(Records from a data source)
----------

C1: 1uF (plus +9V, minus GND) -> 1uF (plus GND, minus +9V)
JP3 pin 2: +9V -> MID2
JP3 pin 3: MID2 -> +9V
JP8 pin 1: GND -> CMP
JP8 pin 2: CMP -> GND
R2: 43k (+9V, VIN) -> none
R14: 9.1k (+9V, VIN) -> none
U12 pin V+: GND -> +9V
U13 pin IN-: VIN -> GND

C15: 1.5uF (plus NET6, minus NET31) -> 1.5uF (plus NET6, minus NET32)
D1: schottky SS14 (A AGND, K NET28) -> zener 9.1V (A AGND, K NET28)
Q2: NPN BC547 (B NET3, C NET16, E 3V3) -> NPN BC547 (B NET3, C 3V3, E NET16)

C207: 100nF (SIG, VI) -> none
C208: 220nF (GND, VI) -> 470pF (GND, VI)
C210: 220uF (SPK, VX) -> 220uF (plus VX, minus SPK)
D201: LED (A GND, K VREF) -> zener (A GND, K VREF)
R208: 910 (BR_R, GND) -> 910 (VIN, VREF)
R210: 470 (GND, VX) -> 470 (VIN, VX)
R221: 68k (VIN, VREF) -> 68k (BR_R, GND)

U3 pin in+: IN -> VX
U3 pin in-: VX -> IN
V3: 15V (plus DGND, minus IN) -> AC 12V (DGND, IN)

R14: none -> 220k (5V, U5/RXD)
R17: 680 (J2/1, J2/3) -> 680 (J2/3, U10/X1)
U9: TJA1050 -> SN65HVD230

----------

## [Problem]
The word "plus" may appear in several lines of the data; copy every line where it does.

## [Exercise solution]
C1: 1uF (plus +9V, minus GND) -> 1uF (plus GND, minus +9V)
C15: 1.5uF (plus NET6, minus NET31) -> 1.5uF (plus NET6, minus NET32)
C210: 220uF (SPK, VX) -> 220uF (plus VX, minus SPK)
V3: 15V (plus DGND, minus IN) -> AC 12V (DGND, IN)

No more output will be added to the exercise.